> _RECORD SET_
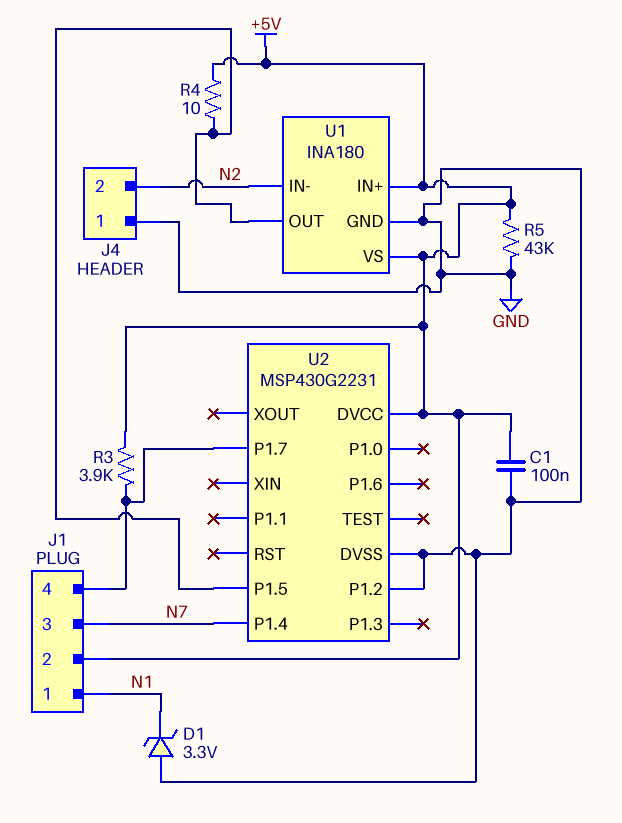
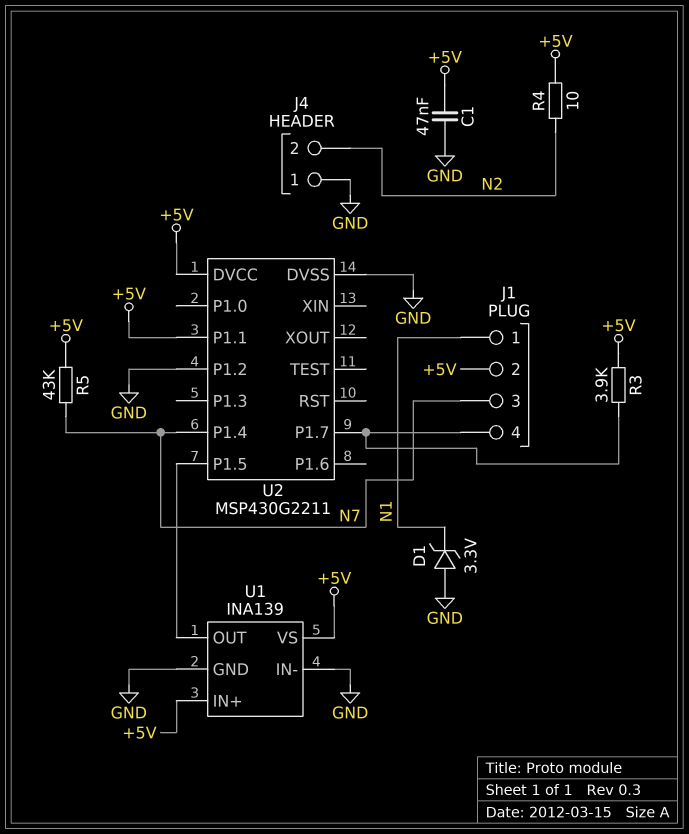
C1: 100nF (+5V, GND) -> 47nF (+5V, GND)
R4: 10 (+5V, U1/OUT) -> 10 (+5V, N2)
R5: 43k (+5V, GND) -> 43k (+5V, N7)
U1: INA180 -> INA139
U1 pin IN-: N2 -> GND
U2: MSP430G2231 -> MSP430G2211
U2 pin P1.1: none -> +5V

--

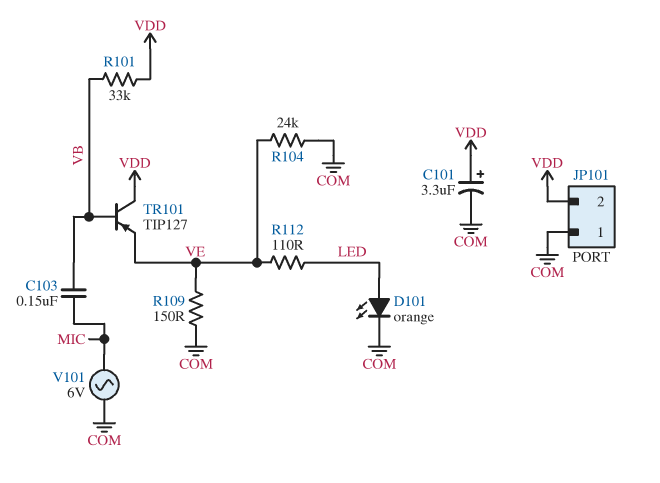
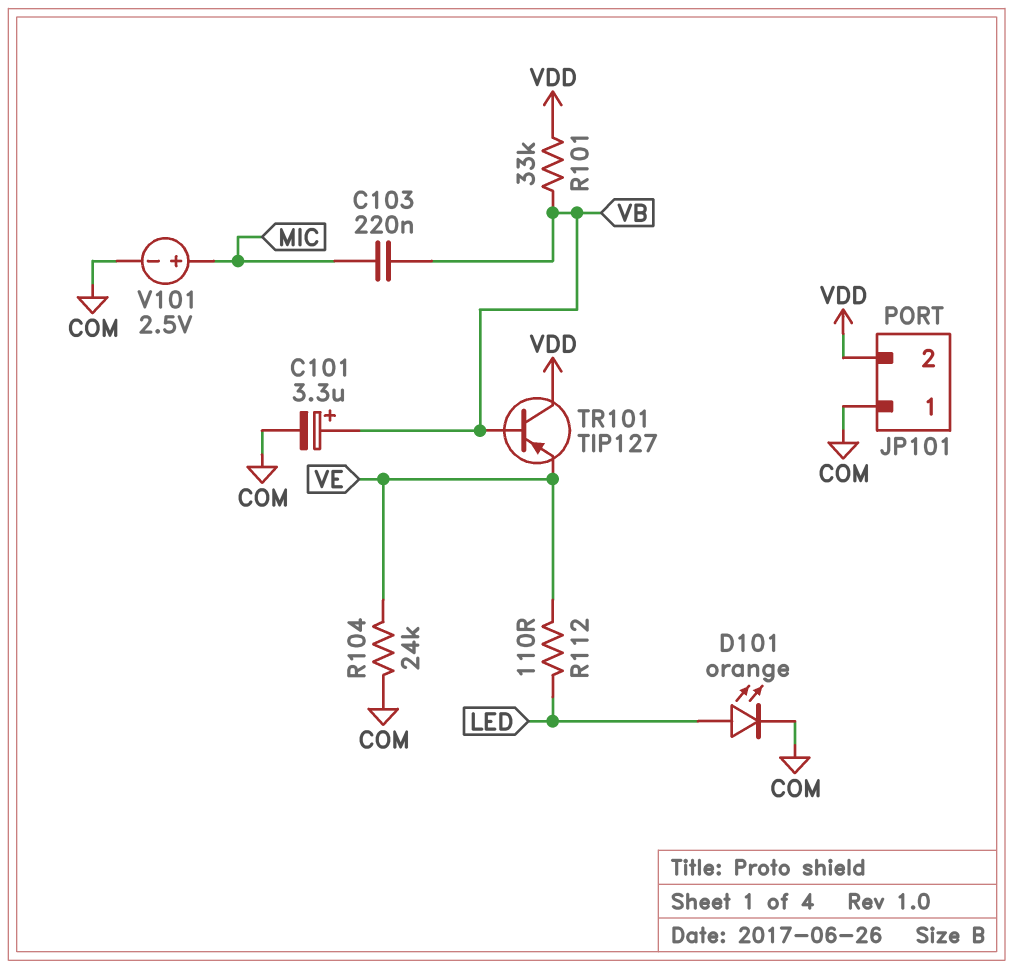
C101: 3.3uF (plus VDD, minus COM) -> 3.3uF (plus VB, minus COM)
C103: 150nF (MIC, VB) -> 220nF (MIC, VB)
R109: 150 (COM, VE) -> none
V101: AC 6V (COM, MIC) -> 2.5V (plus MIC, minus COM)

> _EXERCISE DETAILS_
All that is wanted is a faithful reproduction of the line above with "C1: 100nF (+5V, GND) -> 47nF (+5V, GND)", the line with "U2 pin P1.1: none -> +5V", and every line in between.

> _WRITTEN RESPONSE_
C1: 100nF (+5V, GND) -> 47nF (+5V, GND)
R4: 10 (+5V, U1/OUT) -> 10 (+5V, N2)
R5: 43k (+5V, GND) -> 43k (+5V, N7)
U1: INA180 -> INA139
U1 pin IN-: N2 -> GND
U2: MSP430G2231 -> MSP430G2211
U2 pin P1.1: none -> +5V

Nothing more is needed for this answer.